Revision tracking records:
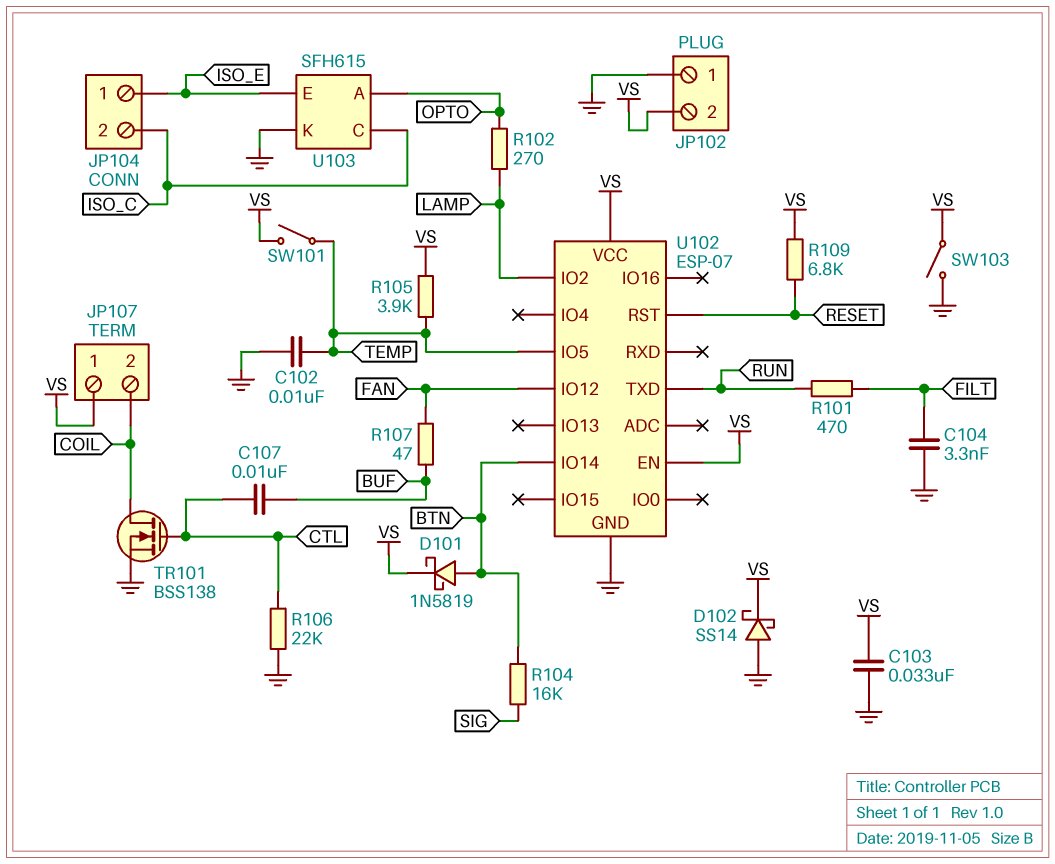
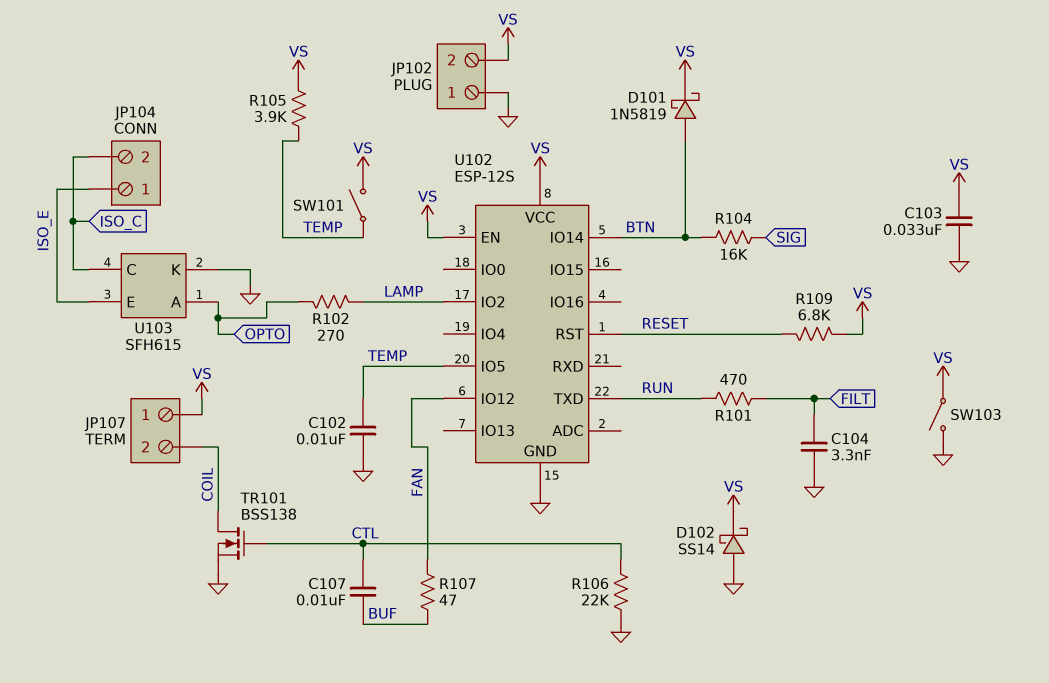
U102: ESP-07 -> ESP-12S

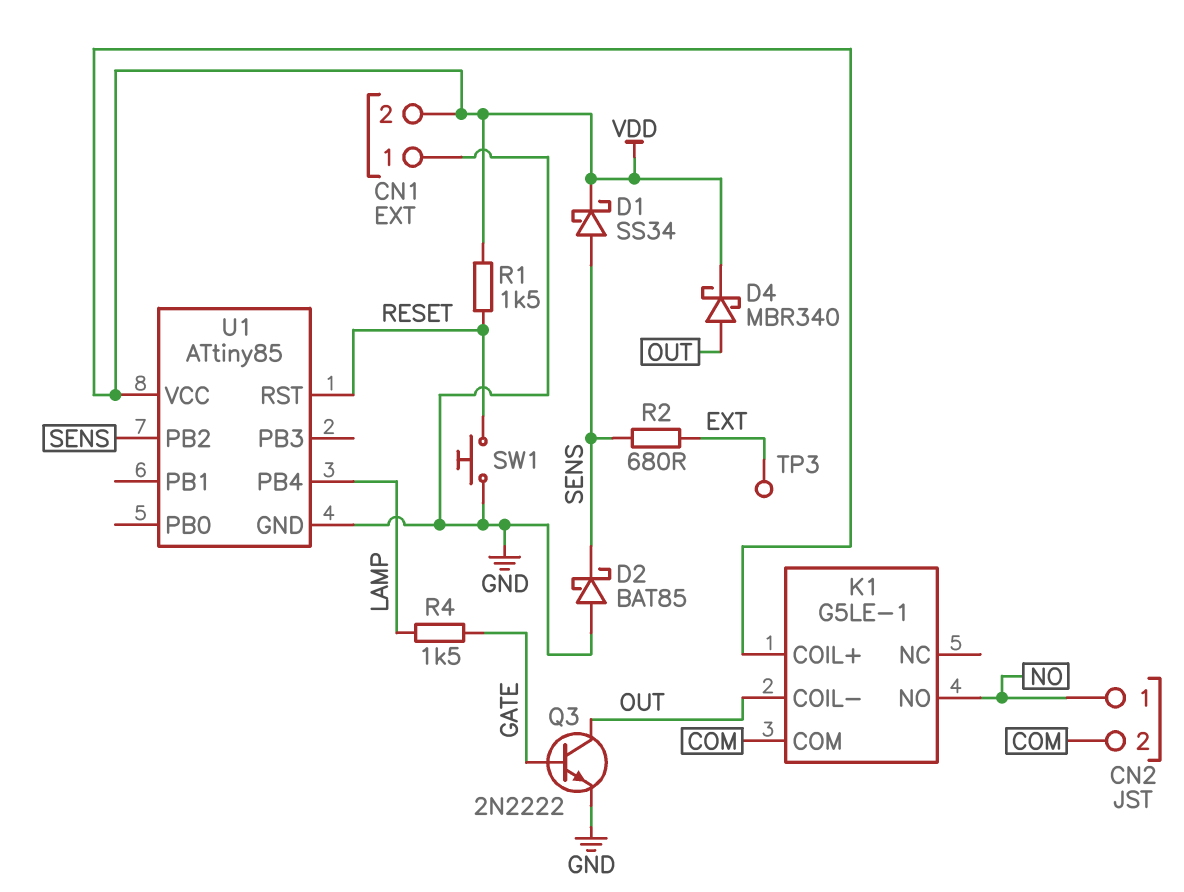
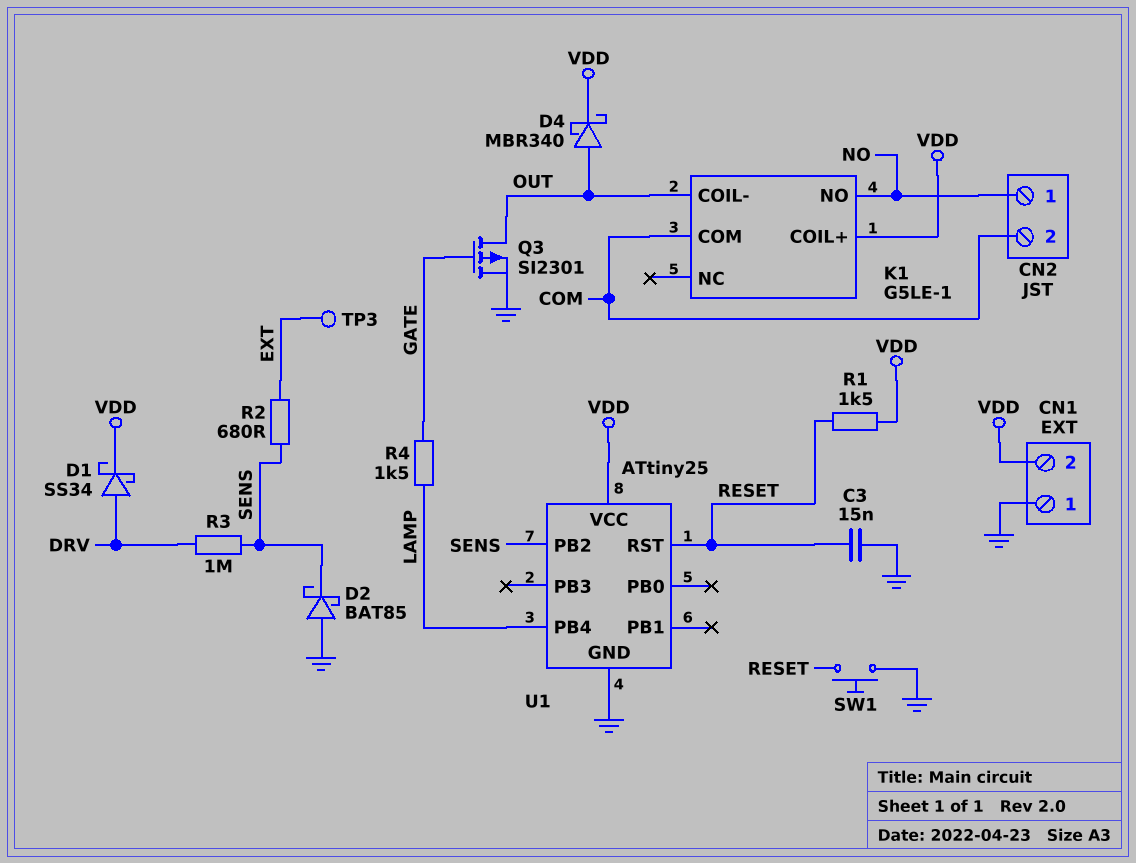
C3: none -> 15nF (GND, RESET)
D1: schottky SS34 (A SENS, K VDD) -> schottky SS34 (A DRV, K VDD)
Q3: NPN 2N2222 (B GATE, C OUT, E GND) -> PMOS SI2301 (G GATE, D OUT, S GND)
R3: none -> 1M (DRV, SENS)
U1: ATtiny85 -> ATtiny25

Task brief
Would you reproduce, word for word, the lines from the one holding "D1: schottky SS34" through the final line of the entries, both included?

Exercise answer
D1: schottky SS34 (A SENS, K VDD) -> schottky SS34 (A DRV, K VDD)
Q3: NPN 2N2222 (B GATE, C OUT, E GND) -> PMOS SI2301 (G GATE, D OUT, S GND)
R3: none -> 1M (DRV, SENS)
U1: ATtiny85 -> ATtiny25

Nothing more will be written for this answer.